→ **Task to complete**
Copy exactly the run of lines that begins at the line with "pink cap [501,230,625,301]" and ends at the final line of the entries.

→ **Records to use**
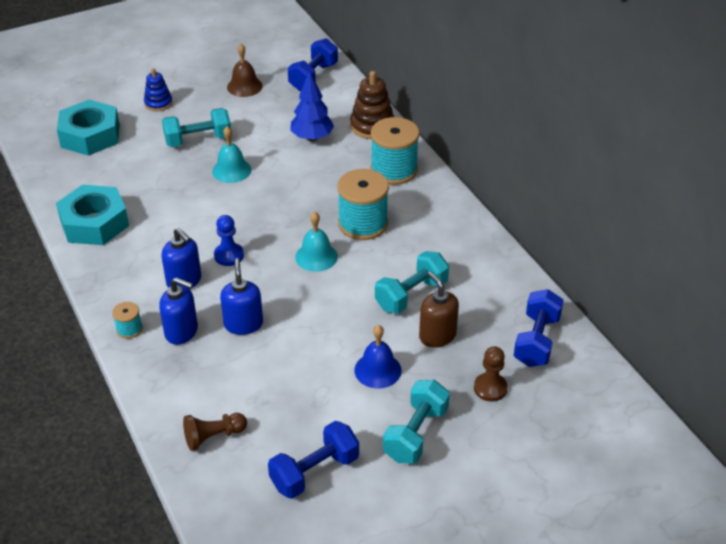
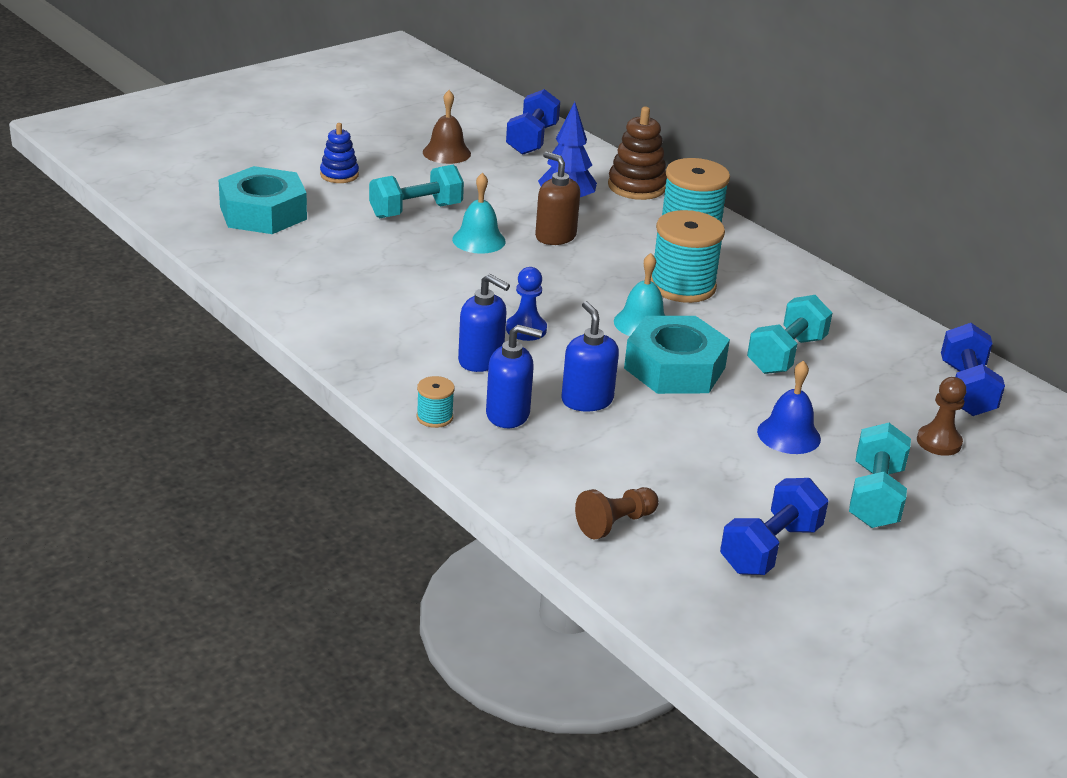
camera: 15 degrees left, 10 degrees down
turquoise nut [56,185,129,245] -> turquoise nut moved to [624,316,730,394]
brown soap dispenser [419,271,459,348] -> brown soap dispenser moved to [535,151,580,245]

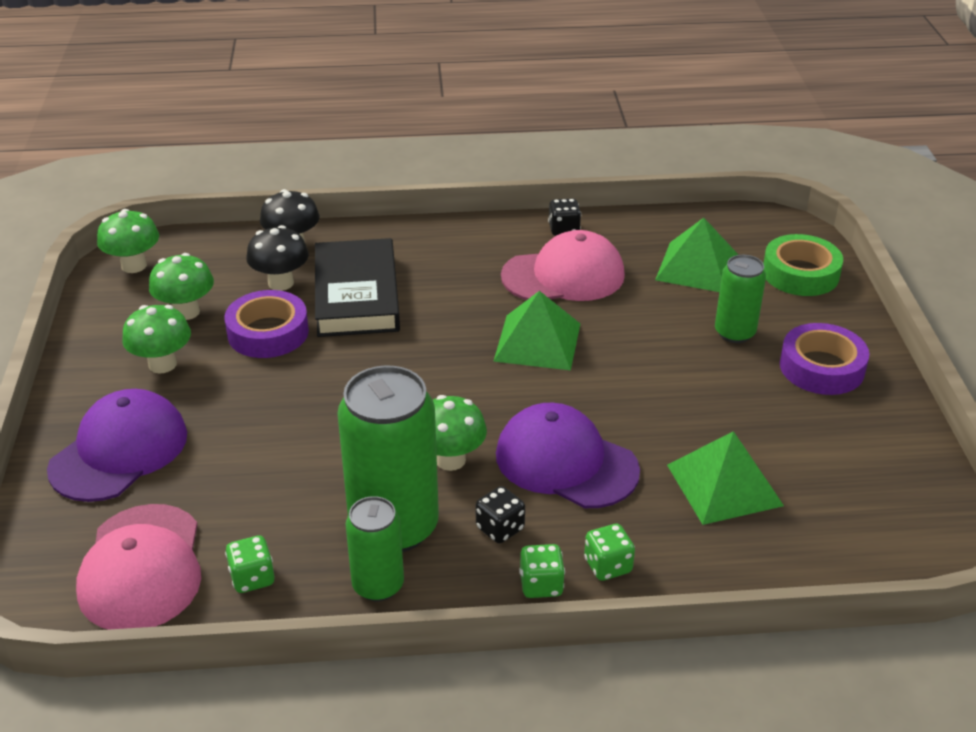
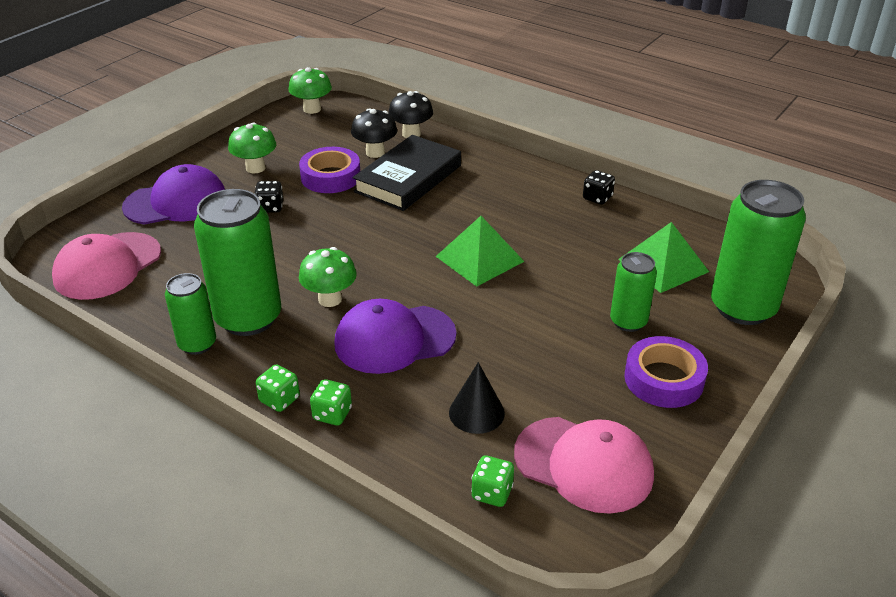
camera: 40 degrees right, 0 degrees up
green mushroom [149,253,214,320] -> none
green dice [225,535,275,593] -> green dice moved to [471,455,514,507]
black dice [476,486,525,543] -> black dice moved to [254,181,283,213]
purple cap [496,402,640,508] -> purple cap turned 90 degrees counterclockwise [334,299,457,374]
pink cap [501,230,625,301] -> pink cap moved to [514,417,654,514]
green pyramid [667,431,784,525] -> black cone [449,362,505,434]
green tape [763,234,843,296] -> green can [711,180,806,325]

→ **Exercise result**
pink cap [501,230,625,301] -> pink cap moved to [514,417,654,514]
green pyramid [667,431,784,525] -> black cone [449,362,505,434]
green tape [763,234,843,296] -> green can [711,180,806,325]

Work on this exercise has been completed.